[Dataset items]
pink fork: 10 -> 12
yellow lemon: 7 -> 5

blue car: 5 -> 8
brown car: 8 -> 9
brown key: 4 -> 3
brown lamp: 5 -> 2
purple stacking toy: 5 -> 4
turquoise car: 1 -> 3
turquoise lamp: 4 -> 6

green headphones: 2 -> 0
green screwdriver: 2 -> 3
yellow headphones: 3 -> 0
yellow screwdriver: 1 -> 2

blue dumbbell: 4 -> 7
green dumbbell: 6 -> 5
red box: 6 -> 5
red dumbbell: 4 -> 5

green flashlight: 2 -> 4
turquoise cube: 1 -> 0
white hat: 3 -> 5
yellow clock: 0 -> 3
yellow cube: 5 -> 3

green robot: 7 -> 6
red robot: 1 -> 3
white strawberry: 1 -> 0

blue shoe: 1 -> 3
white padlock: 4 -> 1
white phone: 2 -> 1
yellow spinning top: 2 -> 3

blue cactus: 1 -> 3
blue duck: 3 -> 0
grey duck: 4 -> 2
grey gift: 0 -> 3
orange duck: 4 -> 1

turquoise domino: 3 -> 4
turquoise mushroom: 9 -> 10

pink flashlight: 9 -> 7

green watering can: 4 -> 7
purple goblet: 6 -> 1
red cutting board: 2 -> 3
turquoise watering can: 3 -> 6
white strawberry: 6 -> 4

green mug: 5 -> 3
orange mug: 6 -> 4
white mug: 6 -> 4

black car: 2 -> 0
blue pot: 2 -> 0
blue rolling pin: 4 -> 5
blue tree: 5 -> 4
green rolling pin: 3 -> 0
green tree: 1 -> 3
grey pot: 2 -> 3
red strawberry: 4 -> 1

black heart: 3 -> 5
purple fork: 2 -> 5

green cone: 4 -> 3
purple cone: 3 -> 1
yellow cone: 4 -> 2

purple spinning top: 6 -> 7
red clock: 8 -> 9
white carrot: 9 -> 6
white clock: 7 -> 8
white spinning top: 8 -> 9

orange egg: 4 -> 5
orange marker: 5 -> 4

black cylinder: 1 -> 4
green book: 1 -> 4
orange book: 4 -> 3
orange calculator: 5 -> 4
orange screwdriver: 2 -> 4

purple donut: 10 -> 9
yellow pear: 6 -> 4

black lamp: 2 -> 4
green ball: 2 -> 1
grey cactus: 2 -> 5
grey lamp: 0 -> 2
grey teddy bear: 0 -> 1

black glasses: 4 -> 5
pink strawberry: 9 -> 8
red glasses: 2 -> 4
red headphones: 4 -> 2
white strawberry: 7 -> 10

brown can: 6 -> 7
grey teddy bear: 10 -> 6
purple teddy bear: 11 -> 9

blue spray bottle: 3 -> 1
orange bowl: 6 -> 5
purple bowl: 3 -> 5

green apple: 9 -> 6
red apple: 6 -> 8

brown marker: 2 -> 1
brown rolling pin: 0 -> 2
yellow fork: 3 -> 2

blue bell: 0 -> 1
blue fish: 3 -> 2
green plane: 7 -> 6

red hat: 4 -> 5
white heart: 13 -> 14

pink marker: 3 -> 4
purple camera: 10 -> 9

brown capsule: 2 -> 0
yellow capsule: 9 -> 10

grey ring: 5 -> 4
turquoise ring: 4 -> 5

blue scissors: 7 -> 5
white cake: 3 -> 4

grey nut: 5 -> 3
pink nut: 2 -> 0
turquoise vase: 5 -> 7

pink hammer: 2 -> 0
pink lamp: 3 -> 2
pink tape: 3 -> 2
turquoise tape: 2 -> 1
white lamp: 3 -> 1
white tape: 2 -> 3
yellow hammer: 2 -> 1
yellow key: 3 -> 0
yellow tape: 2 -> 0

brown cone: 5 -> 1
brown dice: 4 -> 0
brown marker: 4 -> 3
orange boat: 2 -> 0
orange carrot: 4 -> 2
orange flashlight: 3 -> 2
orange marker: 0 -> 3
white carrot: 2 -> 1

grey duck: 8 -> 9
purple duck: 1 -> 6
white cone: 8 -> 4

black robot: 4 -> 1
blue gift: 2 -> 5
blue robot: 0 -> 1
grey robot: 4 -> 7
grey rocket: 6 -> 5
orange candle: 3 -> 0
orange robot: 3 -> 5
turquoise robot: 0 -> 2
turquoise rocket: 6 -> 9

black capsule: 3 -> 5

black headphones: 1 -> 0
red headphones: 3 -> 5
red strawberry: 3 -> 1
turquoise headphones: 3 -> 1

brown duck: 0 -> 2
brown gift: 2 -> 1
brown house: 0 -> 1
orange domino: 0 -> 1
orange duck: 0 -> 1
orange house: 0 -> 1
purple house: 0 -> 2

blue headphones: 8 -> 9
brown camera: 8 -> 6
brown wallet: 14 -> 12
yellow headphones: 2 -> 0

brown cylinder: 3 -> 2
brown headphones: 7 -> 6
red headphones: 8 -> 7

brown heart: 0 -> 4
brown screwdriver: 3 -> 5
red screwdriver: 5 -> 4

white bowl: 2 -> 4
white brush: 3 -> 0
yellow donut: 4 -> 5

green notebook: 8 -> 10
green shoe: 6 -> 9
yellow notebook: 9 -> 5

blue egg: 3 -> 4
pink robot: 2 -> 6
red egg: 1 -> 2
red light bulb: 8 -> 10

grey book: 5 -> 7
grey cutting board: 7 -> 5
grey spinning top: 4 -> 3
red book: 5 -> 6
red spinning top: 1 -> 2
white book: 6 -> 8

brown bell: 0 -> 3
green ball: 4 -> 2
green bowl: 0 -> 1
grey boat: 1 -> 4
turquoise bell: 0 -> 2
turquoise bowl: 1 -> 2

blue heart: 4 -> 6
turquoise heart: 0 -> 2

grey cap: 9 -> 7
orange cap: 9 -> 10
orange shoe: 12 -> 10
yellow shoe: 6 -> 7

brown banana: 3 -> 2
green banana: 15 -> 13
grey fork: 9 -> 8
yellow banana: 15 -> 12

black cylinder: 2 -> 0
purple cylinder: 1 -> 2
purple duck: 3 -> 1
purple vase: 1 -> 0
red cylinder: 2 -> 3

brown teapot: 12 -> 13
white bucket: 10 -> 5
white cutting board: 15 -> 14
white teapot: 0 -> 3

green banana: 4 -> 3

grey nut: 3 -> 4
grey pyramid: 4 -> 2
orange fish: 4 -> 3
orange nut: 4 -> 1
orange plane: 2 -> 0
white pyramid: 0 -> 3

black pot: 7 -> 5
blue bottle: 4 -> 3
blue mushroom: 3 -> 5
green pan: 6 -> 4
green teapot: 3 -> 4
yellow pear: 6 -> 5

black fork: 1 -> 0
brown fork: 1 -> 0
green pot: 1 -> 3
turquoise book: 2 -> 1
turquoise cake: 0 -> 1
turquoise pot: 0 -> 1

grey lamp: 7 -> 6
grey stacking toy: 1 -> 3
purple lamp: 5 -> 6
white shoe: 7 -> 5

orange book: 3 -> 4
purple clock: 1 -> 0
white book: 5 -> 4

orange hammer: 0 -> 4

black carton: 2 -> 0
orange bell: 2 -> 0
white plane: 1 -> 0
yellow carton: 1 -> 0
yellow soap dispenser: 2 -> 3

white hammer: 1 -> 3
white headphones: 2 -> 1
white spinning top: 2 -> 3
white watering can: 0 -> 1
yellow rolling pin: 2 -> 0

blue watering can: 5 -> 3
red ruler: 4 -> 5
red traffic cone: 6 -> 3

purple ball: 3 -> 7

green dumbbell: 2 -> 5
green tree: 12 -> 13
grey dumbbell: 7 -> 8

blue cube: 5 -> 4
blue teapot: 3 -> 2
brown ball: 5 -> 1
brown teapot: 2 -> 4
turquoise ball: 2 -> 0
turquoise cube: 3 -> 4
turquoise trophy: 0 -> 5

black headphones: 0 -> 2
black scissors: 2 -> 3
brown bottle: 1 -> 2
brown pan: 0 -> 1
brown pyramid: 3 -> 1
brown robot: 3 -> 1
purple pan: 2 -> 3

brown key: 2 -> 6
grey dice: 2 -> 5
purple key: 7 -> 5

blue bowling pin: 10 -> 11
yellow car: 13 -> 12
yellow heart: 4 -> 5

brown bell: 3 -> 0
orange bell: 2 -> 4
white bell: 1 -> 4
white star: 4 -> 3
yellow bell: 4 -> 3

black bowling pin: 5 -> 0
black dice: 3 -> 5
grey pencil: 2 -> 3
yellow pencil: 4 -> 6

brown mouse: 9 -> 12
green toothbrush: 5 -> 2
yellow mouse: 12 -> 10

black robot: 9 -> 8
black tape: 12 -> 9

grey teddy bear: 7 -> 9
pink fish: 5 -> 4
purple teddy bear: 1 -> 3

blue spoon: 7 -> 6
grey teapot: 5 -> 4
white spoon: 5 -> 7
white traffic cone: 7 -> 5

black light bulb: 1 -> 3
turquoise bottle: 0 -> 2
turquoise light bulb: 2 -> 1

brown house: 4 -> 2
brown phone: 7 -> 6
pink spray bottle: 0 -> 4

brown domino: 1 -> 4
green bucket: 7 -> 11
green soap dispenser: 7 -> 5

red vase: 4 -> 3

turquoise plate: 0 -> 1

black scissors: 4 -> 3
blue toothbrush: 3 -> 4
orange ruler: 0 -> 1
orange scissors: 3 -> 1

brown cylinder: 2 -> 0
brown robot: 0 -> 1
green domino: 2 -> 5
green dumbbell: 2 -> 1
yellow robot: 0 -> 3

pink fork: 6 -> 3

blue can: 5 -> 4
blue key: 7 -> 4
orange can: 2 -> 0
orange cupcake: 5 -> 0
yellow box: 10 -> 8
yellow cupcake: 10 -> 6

» TASK REQUIREMENTS
Using the records above, count the lines that hold the string "lamp", and give back only the result.

» TASK SOLUTION
8